**What this task involves**. Write out the records beneath this line exactly as they appear, minus any images.

**Exercise data**.
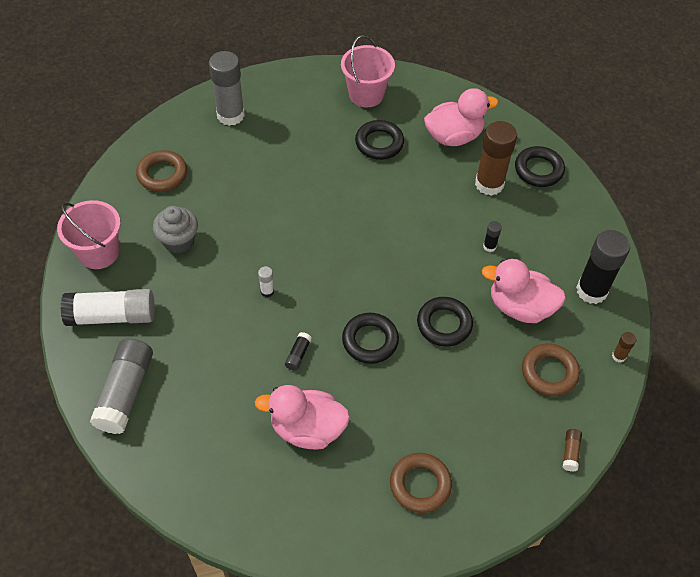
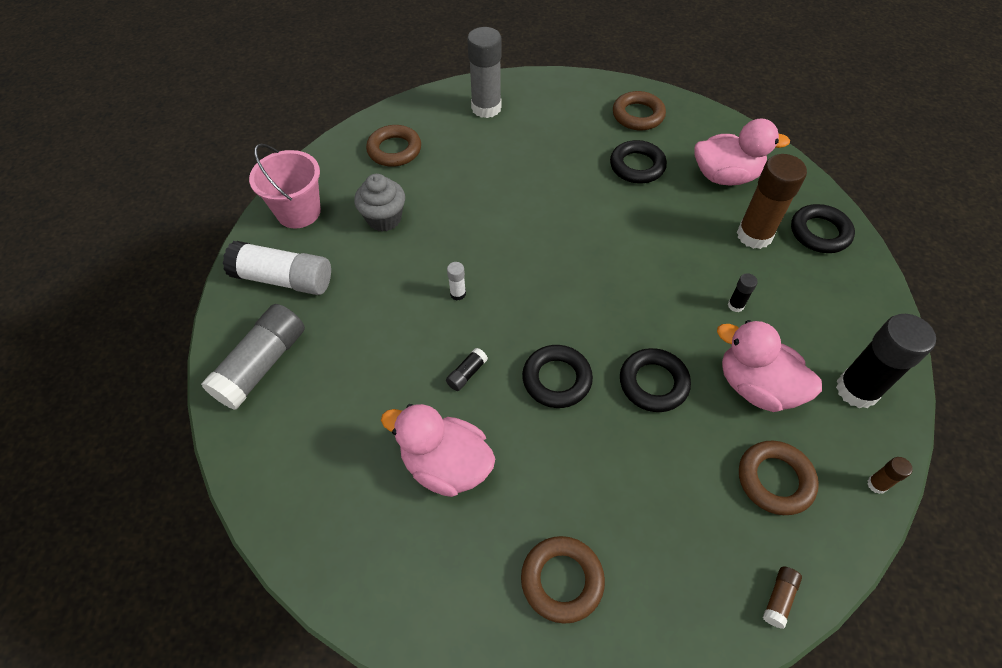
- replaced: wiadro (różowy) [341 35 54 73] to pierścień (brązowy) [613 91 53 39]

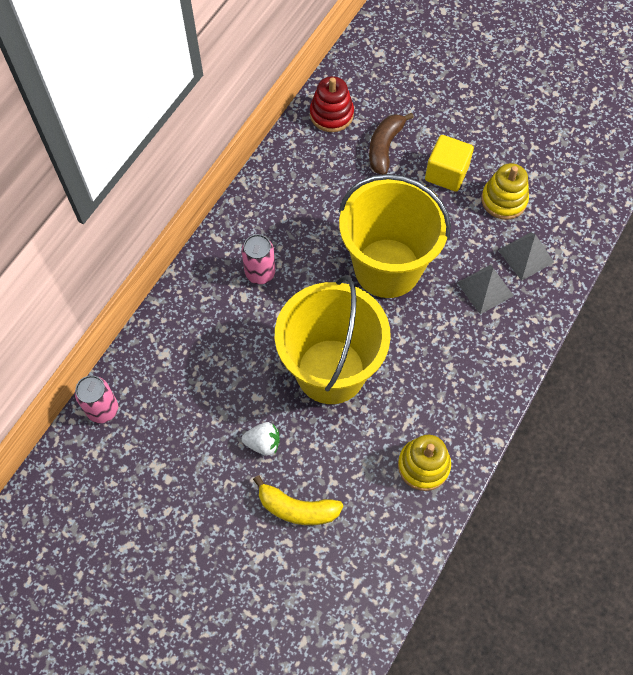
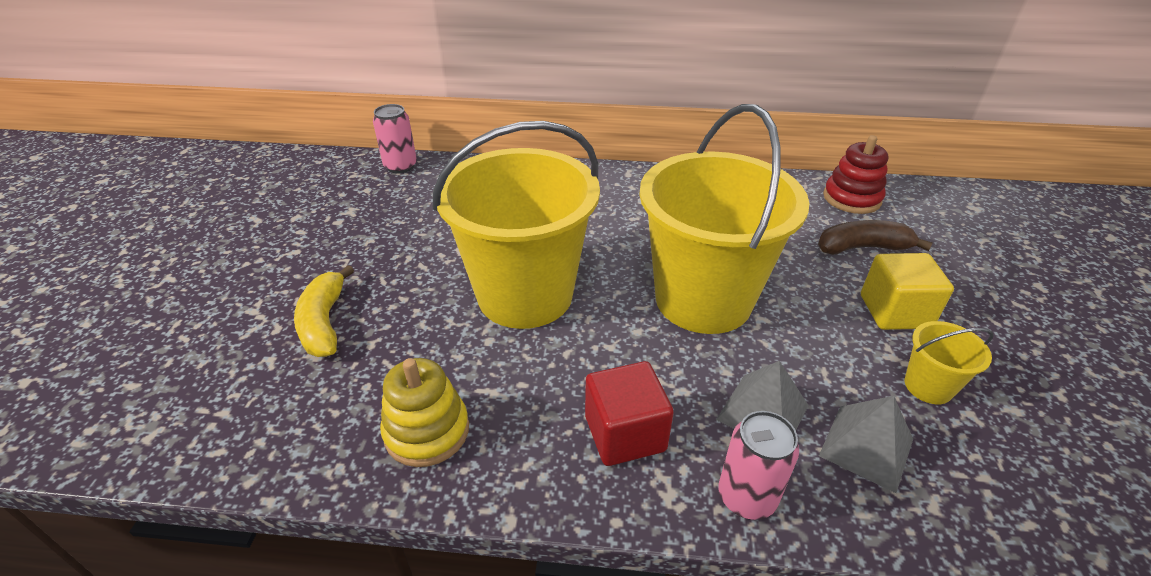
- removed: truskawka (biały) [241 422 39 34]
- added: sześcian (czerwony) [585 361 89 105]
- moved: puszka (różowy) [242 234 34 50] to [718 411 81 109]
- replaced: zabawka nakładanka (żółty) [481 163 48 57] to wiadro (żółty) [905 321 89 83]

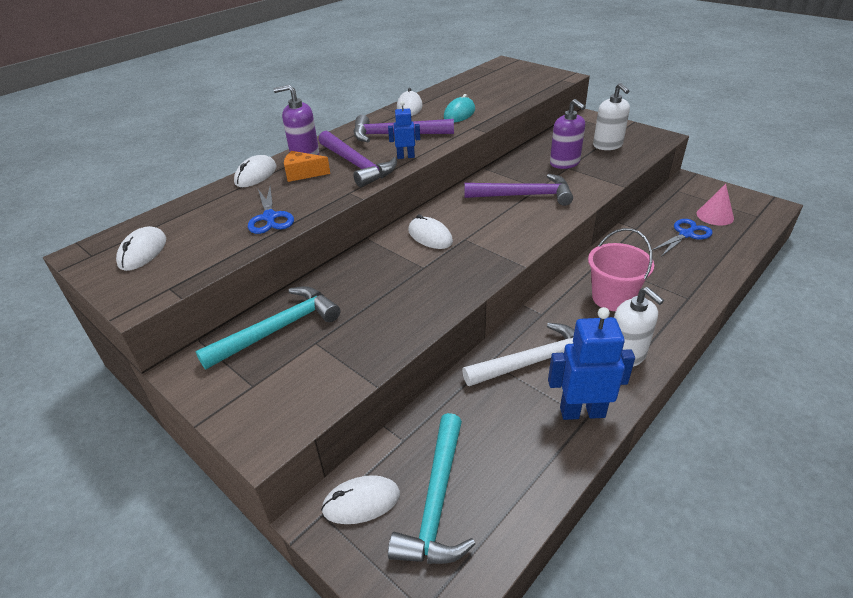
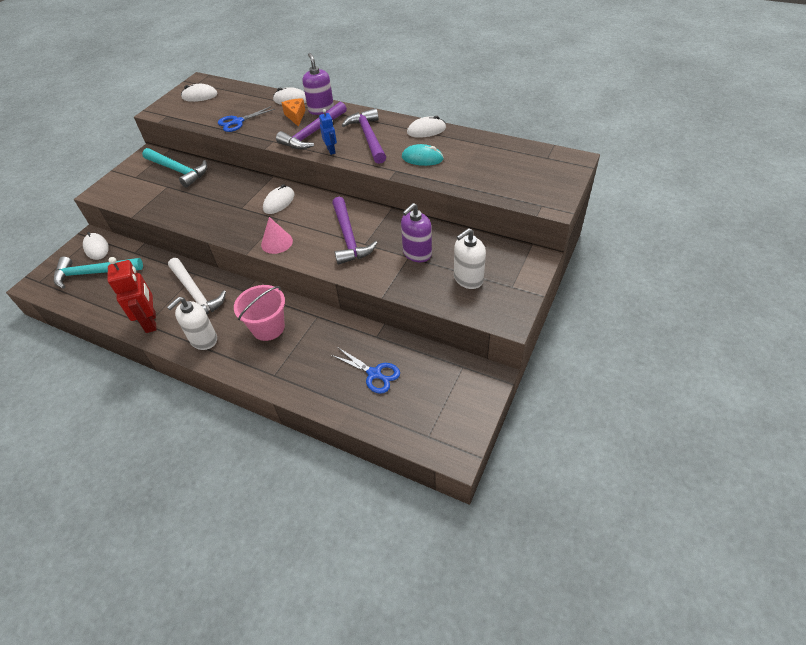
- moved: stożek (różowy) [697 184 37 42] to [261 217 32 37]
- recoloured: robot (niebieski) [548 307 87 113] to robot (czerwony) [107 257 50 76]

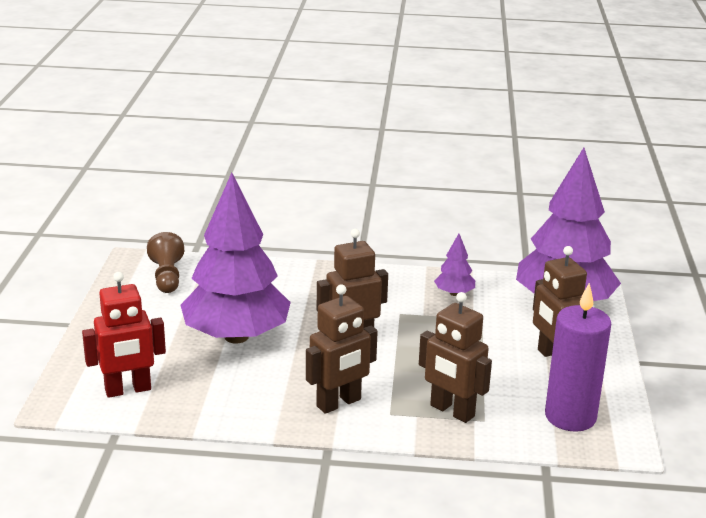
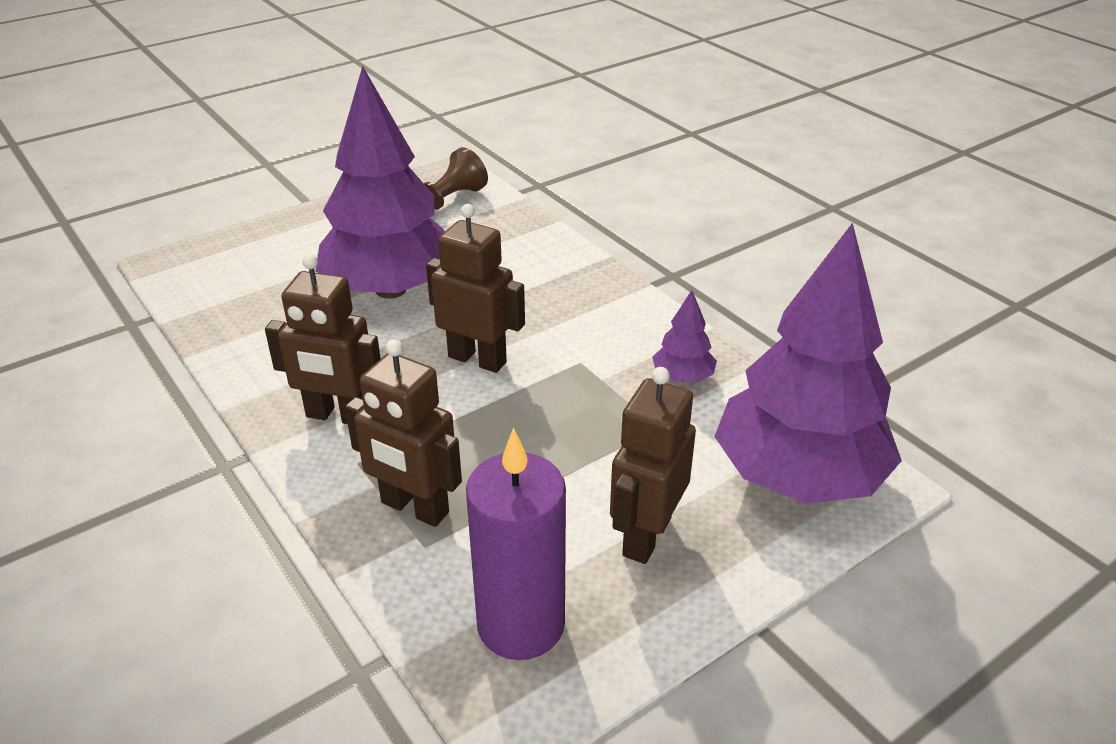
- removed: robot (czerwony) [82 272 84 126]
- turned: robot (brązowy) [419 292 73 131] = [345 339 117 188] 60 degrees counterclockwise

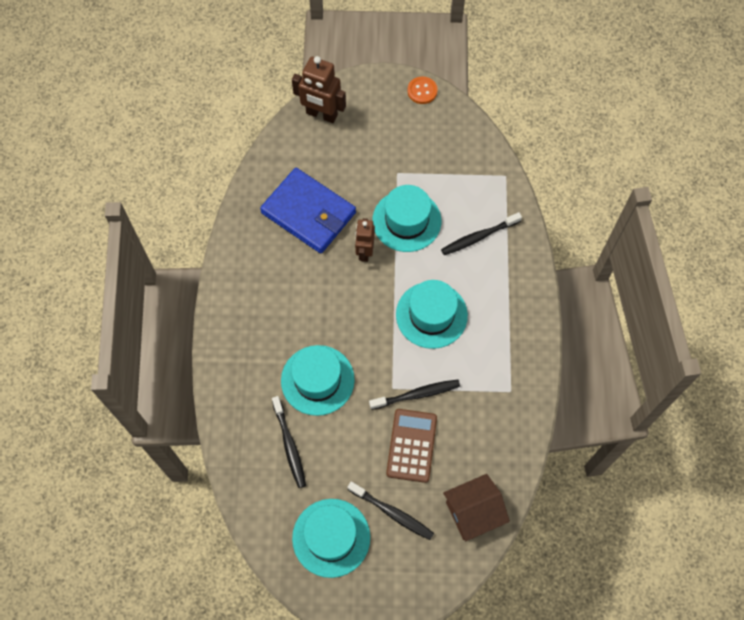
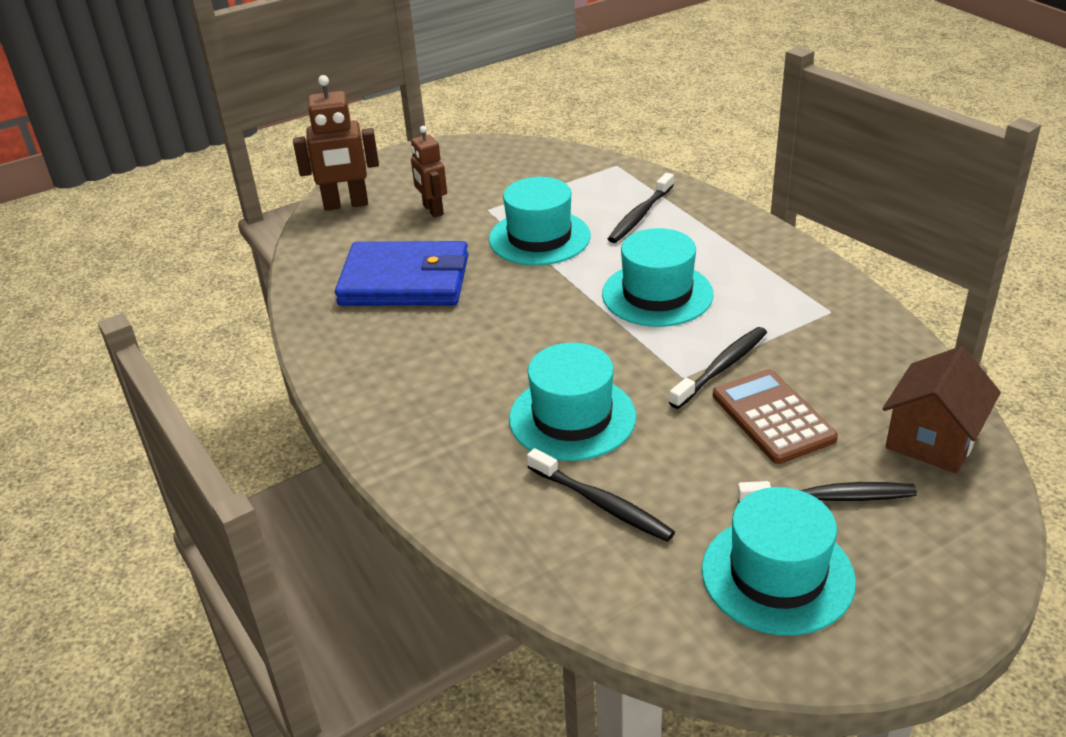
- removed: guzik (pomarańczowy) [407 77 31 27]
- moved: robot (brązowy) [355 218 20 44] to [411 126 36 92]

**The completed task**.
- replaced: wiadro (różowy) [341 35 54 73] to pierścień (brązowy) [613 91 53 39]

- removed: truskawka (biały) [241 422 39 34]
- added: sześcian (czerwony) [585 361 89 105]
- moved: puszka (różowy) [242 234 34 50] to [718 411 81 109]
- replaced: zabawka nakładanka (żółty) [481 163 48 57] to wiadro (żółty) [905 321 89 83]

- moved: stożek (różowy) [697 184 37 42] to [261 217 32 37]
- recoloured: robot (niebieski) [548 307 87 113] to robot (czerwony) [107 257 50 76]

- removed: robot (czerwony) [82 272 84 126]
- turned: robot (brązowy) [419 292 73 131] = [345 339 117 188] 60 degrees counterclockwise

- removed: guzik (pomarańczowy) [407 77 31 27]
- moved: robot (brązowy) [355 218 20 44] to [411 126 36 92]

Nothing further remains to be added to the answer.